OBJECTIVE => Reproduce the records verbatim, starting at their first line and ending with the line that contains "plowed (693, 1155)". Omit the pictures.
·····
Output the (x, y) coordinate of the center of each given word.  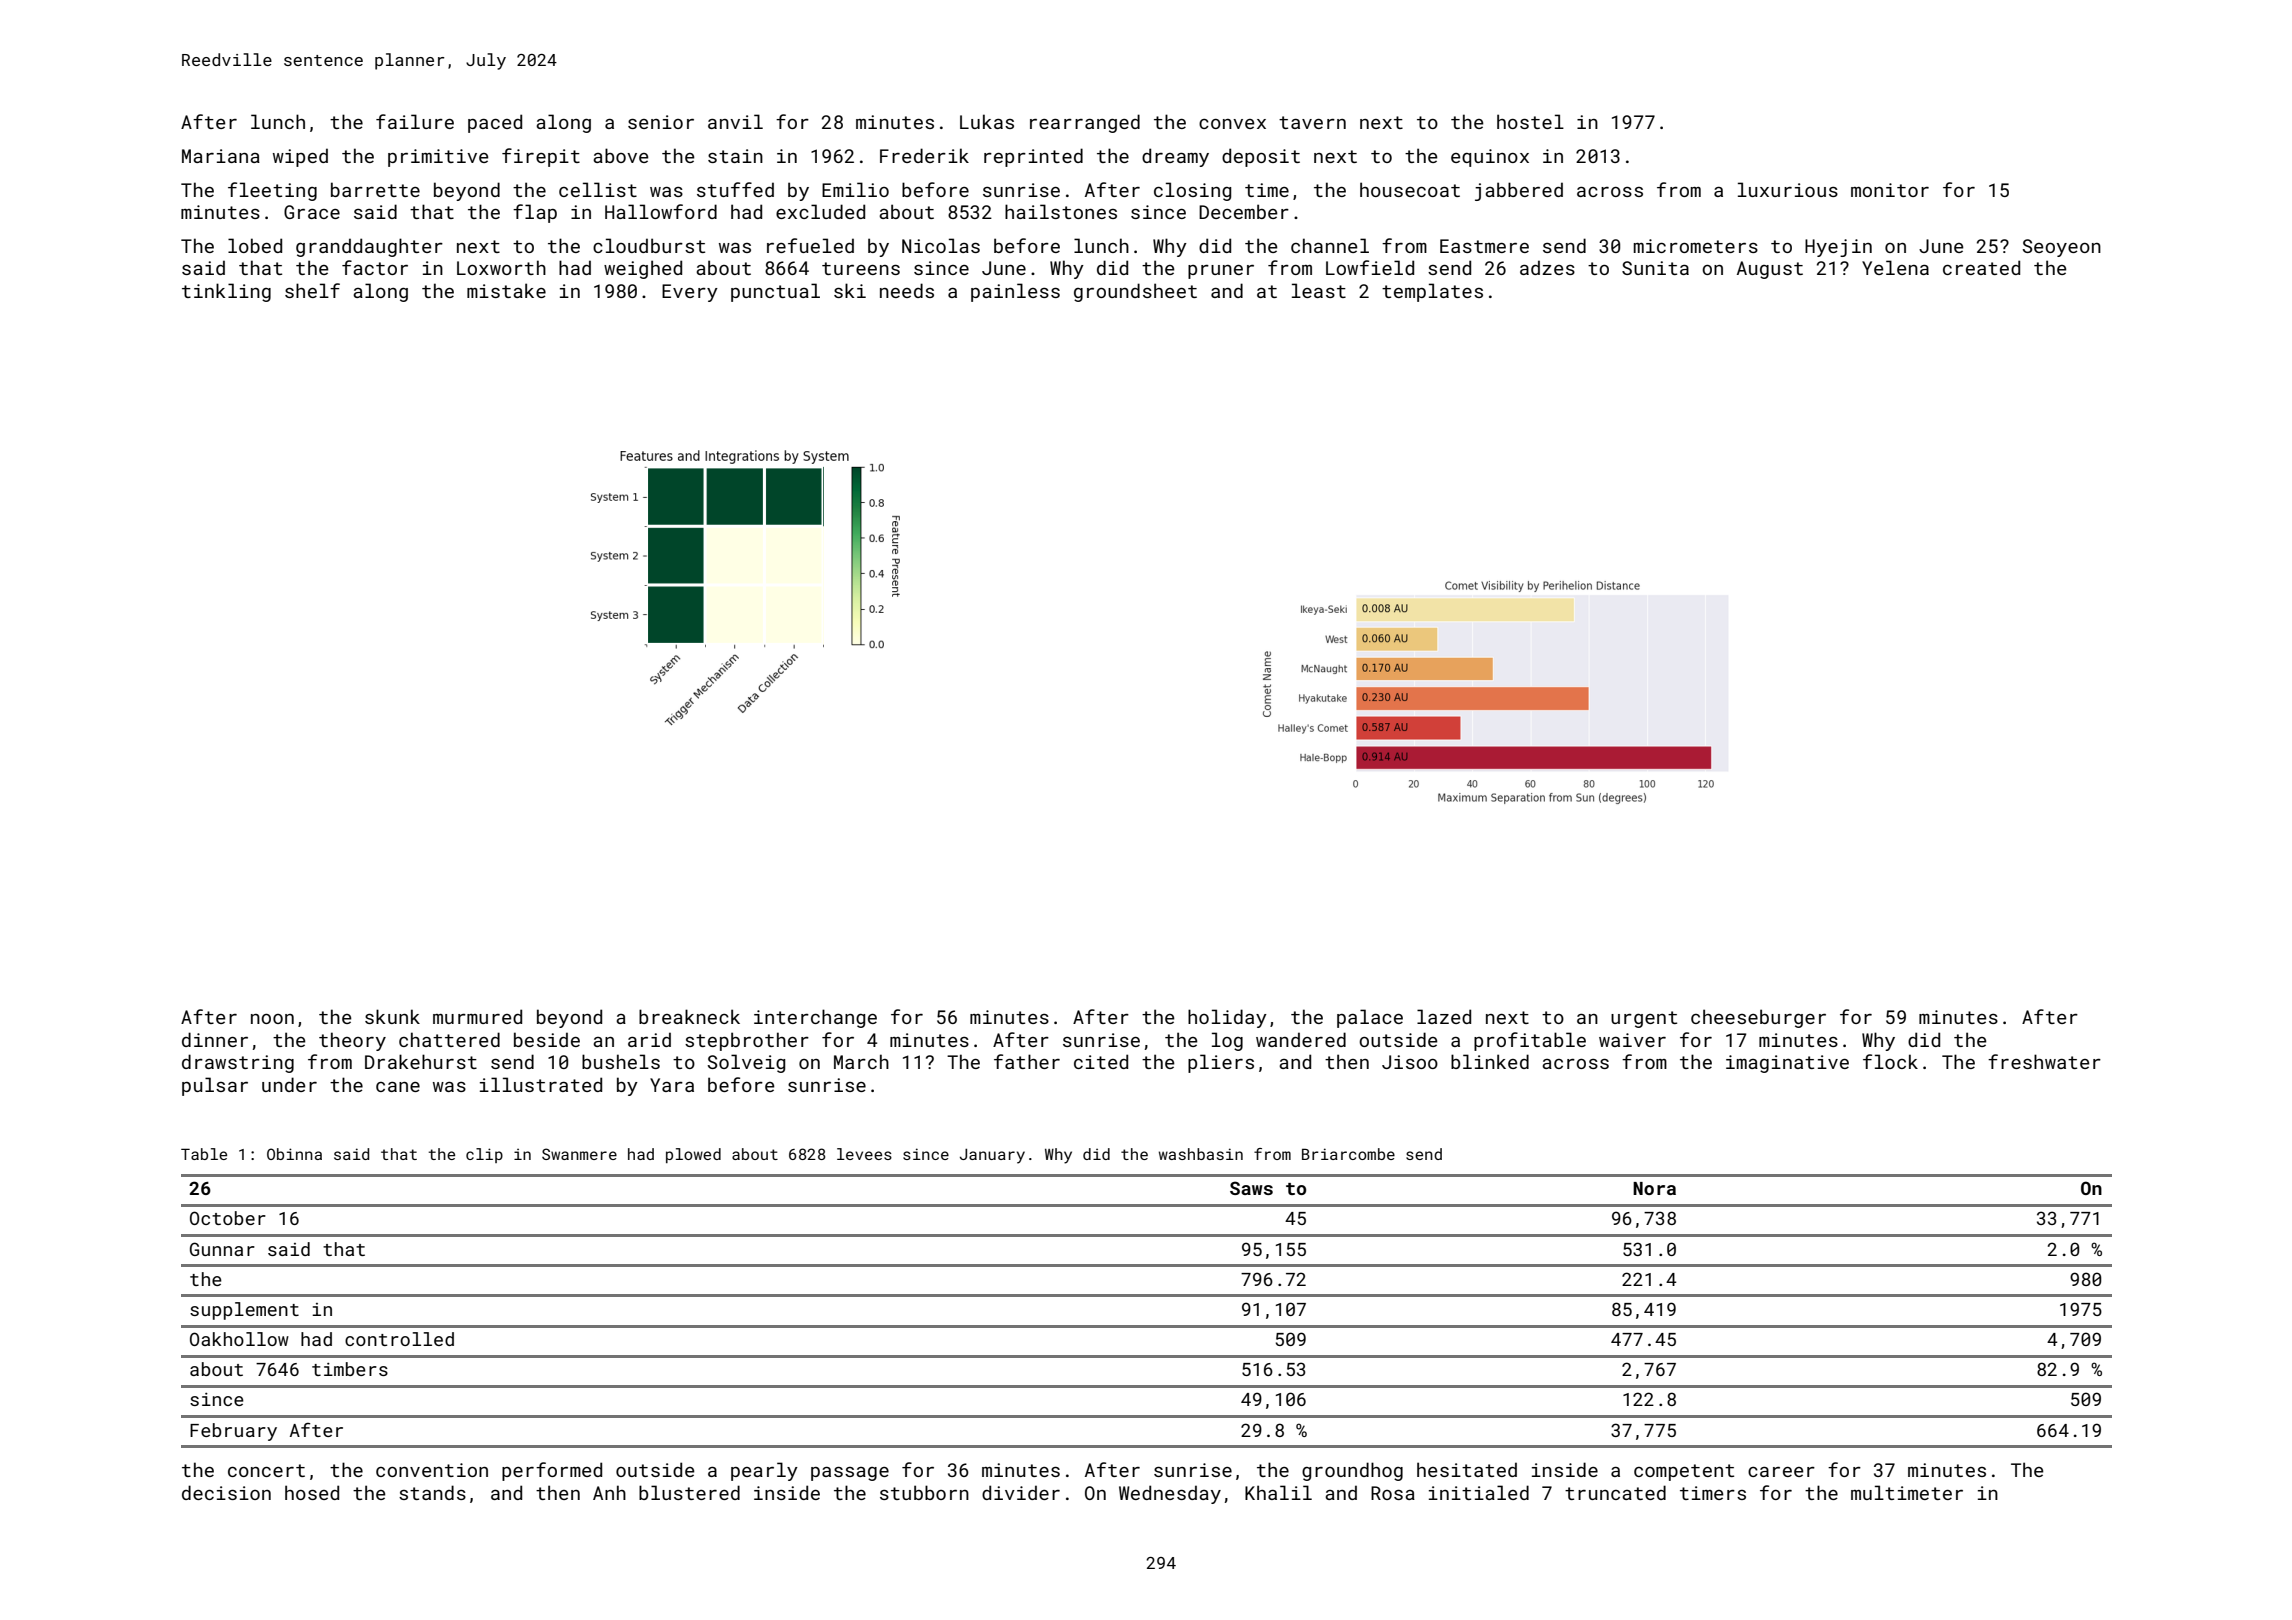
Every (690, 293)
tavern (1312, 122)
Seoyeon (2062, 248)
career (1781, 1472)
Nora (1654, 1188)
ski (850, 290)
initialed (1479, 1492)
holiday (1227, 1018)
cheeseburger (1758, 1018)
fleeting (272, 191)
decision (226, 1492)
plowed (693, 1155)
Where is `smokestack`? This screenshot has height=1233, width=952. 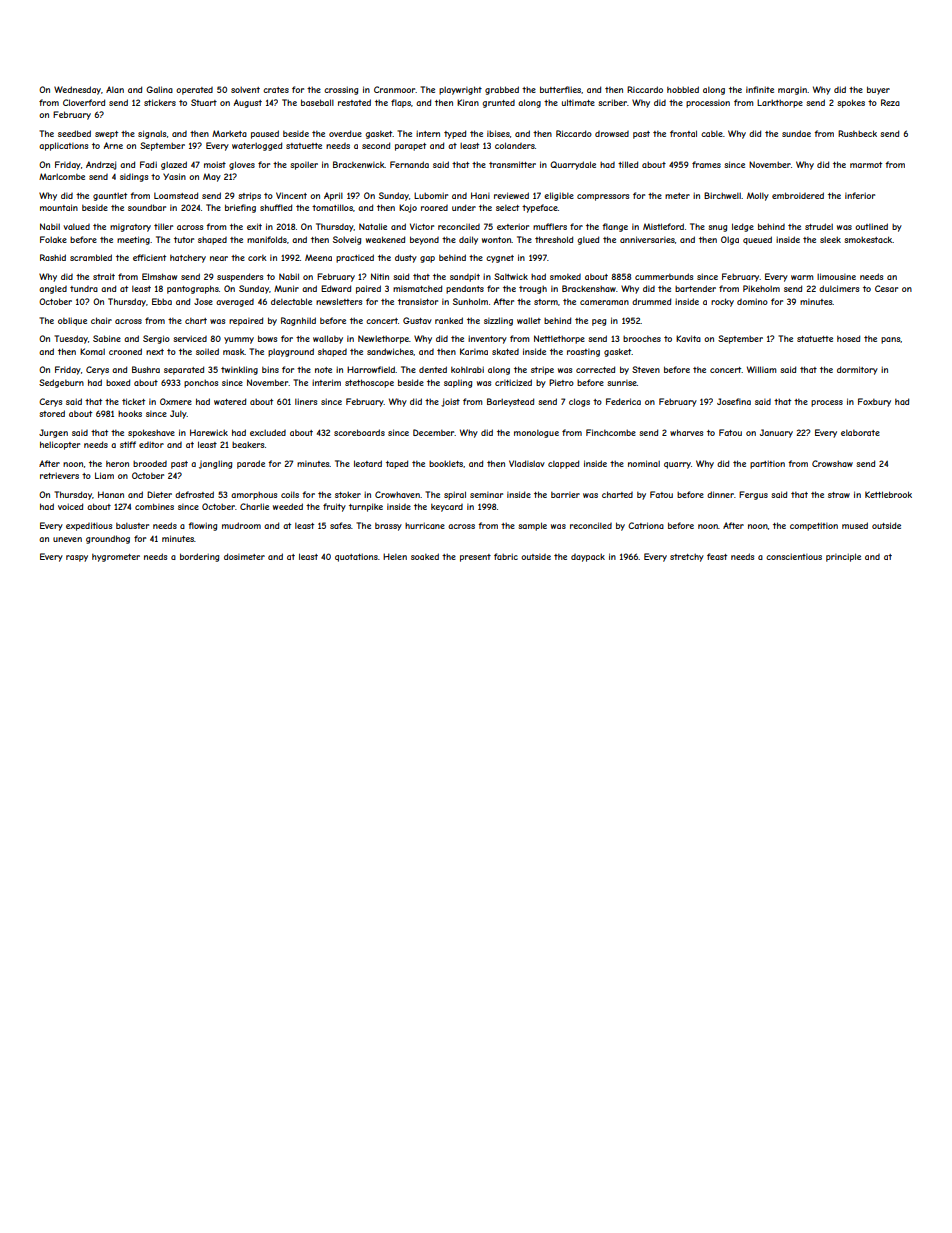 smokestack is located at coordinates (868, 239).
·····
RESULT OF THIS EXERCISE =>
Output the (x, y) coordinate of the center of each given word.  
Every (690, 293)
tavern (1312, 122)
Seoyeon (2062, 248)
career (1781, 1472)
Nora (1654, 1188)
ski (850, 290)
initialed (1479, 1492)
holiday (1227, 1018)
cheeseburger (1758, 1018)
fleeting (272, 191)
decision (226, 1492)
plowed (693, 1155)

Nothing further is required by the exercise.